### WHAT NEEDS TO BE DONE
Give the entries again exactly, every one of them.

### LISTED RECORDS
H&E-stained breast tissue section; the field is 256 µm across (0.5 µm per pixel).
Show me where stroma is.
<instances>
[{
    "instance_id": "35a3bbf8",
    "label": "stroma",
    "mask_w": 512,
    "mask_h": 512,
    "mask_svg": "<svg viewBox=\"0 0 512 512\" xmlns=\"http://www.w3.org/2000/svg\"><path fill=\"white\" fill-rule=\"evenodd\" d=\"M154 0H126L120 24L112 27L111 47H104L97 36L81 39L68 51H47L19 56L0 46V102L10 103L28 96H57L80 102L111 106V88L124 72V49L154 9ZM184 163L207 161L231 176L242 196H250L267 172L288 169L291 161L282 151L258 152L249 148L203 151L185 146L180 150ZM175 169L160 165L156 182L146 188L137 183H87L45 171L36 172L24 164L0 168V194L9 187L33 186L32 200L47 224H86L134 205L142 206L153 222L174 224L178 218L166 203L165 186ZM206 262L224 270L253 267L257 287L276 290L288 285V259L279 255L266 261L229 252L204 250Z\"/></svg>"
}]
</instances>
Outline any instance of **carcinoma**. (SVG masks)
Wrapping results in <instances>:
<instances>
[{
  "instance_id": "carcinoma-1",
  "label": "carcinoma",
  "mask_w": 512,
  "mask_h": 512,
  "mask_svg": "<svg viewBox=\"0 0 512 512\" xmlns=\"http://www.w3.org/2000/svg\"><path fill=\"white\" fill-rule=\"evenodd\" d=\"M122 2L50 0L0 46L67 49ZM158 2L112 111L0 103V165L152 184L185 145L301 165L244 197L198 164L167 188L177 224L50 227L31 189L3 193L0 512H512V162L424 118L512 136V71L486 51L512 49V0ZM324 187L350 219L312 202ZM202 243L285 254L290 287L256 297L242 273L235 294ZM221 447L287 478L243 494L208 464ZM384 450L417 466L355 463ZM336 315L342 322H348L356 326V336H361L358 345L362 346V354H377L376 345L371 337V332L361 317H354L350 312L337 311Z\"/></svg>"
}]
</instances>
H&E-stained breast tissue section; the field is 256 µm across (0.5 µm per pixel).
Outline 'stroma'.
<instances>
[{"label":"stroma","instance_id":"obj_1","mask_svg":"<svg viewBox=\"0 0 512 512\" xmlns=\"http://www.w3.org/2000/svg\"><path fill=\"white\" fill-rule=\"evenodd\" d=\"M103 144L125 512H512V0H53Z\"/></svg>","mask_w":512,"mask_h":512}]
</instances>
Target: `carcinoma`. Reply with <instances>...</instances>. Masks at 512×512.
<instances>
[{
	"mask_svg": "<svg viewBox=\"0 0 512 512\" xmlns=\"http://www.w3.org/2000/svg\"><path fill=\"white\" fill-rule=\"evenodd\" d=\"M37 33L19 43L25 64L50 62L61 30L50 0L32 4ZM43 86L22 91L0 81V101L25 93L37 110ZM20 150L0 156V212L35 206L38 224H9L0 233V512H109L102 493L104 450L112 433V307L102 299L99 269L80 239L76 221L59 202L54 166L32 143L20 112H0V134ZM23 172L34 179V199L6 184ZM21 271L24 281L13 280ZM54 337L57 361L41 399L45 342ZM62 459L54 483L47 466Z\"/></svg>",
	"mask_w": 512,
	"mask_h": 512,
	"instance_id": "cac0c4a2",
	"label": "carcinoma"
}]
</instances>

### TASK RESULT
H&E-stained breast tissue section; the field is 256 µm across (0.5 µm per pixel).
Show me where stroma is.
<instances>
[{
    "instance_id": "35a3bbf8",
    "label": "stroma",
    "mask_w": 512,
    "mask_h": 512,
    "mask_svg": "<svg viewBox=\"0 0 512 512\" xmlns=\"http://www.w3.org/2000/svg\"><path fill=\"white\" fill-rule=\"evenodd\" d=\"M154 0H126L120 24L112 27L111 47H104L97 36L81 39L68 51H47L19 56L0 46V102L10 103L28 96H57L80 102L111 106V88L124 72V49L154 9ZM184 163L207 161L231 176L242 196H250L267 172L288 169L291 161L282 151L258 152L249 148L203 151L185 146L180 150ZM175 169L160 165L156 182L146 188L137 183H87L45 171L36 172L24 164L0 168V194L9 187L33 186L32 200L47 224H86L134 205L142 206L153 222L174 224L178 218L166 203L165 186ZM206 262L224 270L253 267L257 287L276 290L288 285V259L279 255L266 261L229 252L204 250Z\"/></svg>"
}]
</instances>
Outline any instance of **carcinoma**. (SVG masks)
Wrapping results in <instances>:
<instances>
[{
  "instance_id": "carcinoma-1",
  "label": "carcinoma",
  "mask_w": 512,
  "mask_h": 512,
  "mask_svg": "<svg viewBox=\"0 0 512 512\" xmlns=\"http://www.w3.org/2000/svg\"><path fill=\"white\" fill-rule=\"evenodd\" d=\"M122 2L50 0L0 46L67 49ZM158 2L112 111L0 103V165L152 184L185 145L301 165L244 197L198 164L167 188L177 224L50 227L31 189L3 193L0 512H512V162L424 118L512 136V71L486 51L512 49V0ZM324 187L350 219L312 202ZM202 243L285 254L290 287L256 297L242 273L235 294ZM221 447L287 478L243 494L208 464ZM384 450L417 466L355 463ZM336 315L342 322H348L356 326V336H361L358 345L362 346V354H377L376 345L371 337V332L361 317H354L350 312L337 311Z\"/></svg>"
}]
</instances>
H&E-stained breast tissue section; the field is 256 µm across (0.5 µm per pixel).
Outline 'stroma'.
<instances>
[{"label":"stroma","instance_id":"obj_1","mask_svg":"<svg viewBox=\"0 0 512 512\" xmlns=\"http://www.w3.org/2000/svg\"><path fill=\"white\" fill-rule=\"evenodd\" d=\"M103 144L125 512H512V0H53Z\"/></svg>","mask_w":512,"mask_h":512}]
</instances>
Target: `carcinoma`. Reply with <instances>...</instances>. Masks at 512×512.
<instances>
[{
	"mask_svg": "<svg viewBox=\"0 0 512 512\" xmlns=\"http://www.w3.org/2000/svg\"><path fill=\"white\" fill-rule=\"evenodd\" d=\"M37 33L19 43L25 64L50 62L61 30L50 0L32 4ZM43 86L22 91L0 81V101L25 93L37 110ZM20 150L0 156V212L35 206L38 224H9L0 233V512H109L102 493L104 450L112 433V307L102 299L99 269L80 239L76 221L59 202L54 166L32 143L20 112H0V134ZM23 172L34 179V199L6 184ZM21 271L24 281L13 280ZM54 337L57 361L41 399L45 342ZM62 459L54 483L47 466Z\"/></svg>",
	"mask_w": 512,
	"mask_h": 512,
	"instance_id": "cac0c4a2",
	"label": "carcinoma"
}]
</instances>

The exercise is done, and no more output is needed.